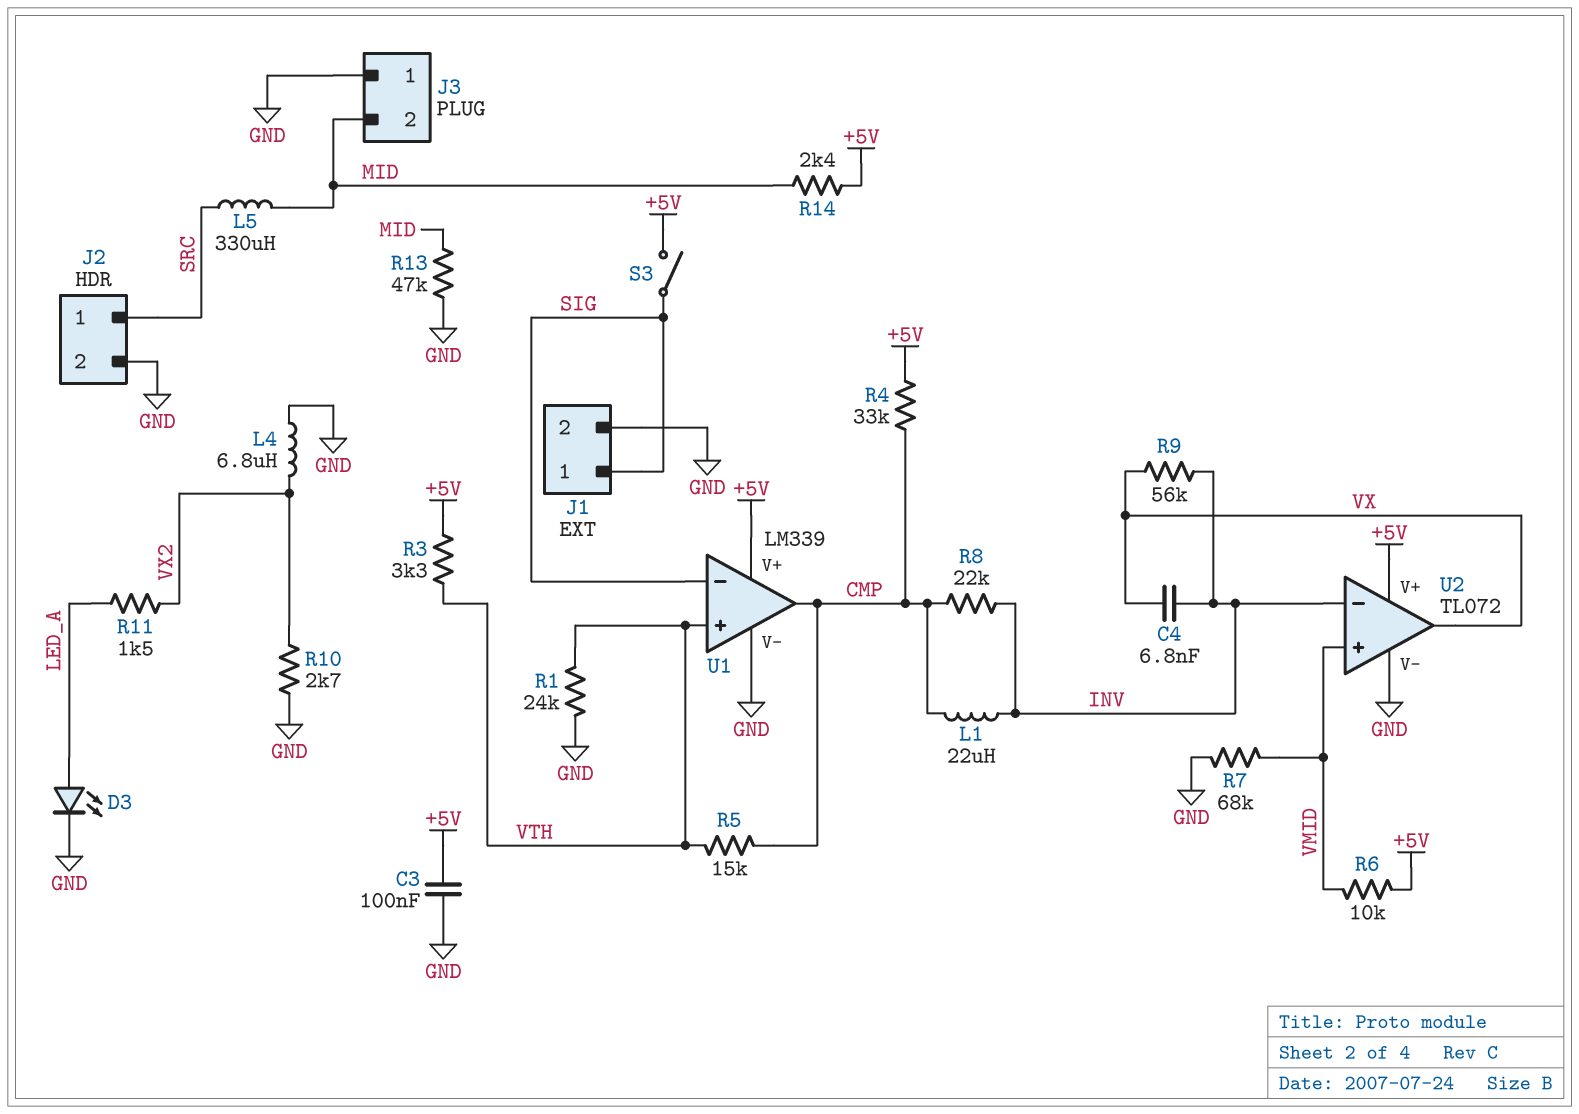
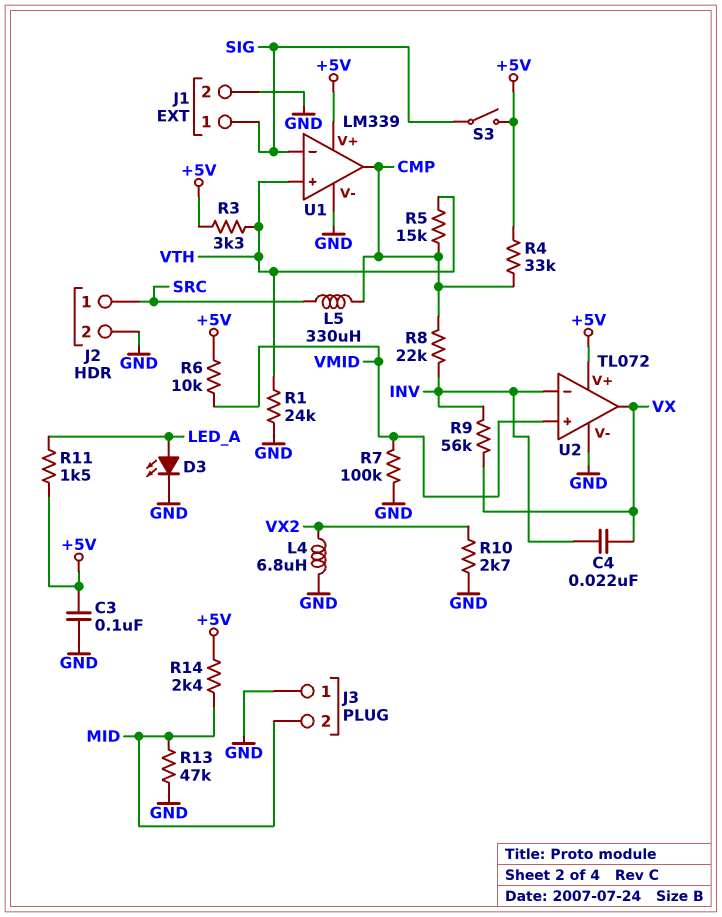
C4: 6.8nF (INV, VX) -> 22nF (INV, VX)
L1: 22uH (CMP, INV) -> none
L5: 330uH (MID, SRC) -> 330uH (CMP, SRC)
R7: 68k (GND, VMID) -> 100k (GND, VMID)
R11: 1.5k (LED_A, VX2) -> 1.5k (+5V, LED_A)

★ ★ ★

Work order
Repeat the data exactly. Pictures should not appear.

Task result
C4: 6.8nF (INV, VX) -> 22nF (INV, VX)
L1: 22uH (CMP, INV) -> none
L5: 330uH (MID, SRC) -> 330uH (CMP, SRC)
R7: 68k (GND, VMID) -> 100k (GND, VMID)
R11: 1.5k (LED_A, VX2) -> 1.5k (+5V, LED_A)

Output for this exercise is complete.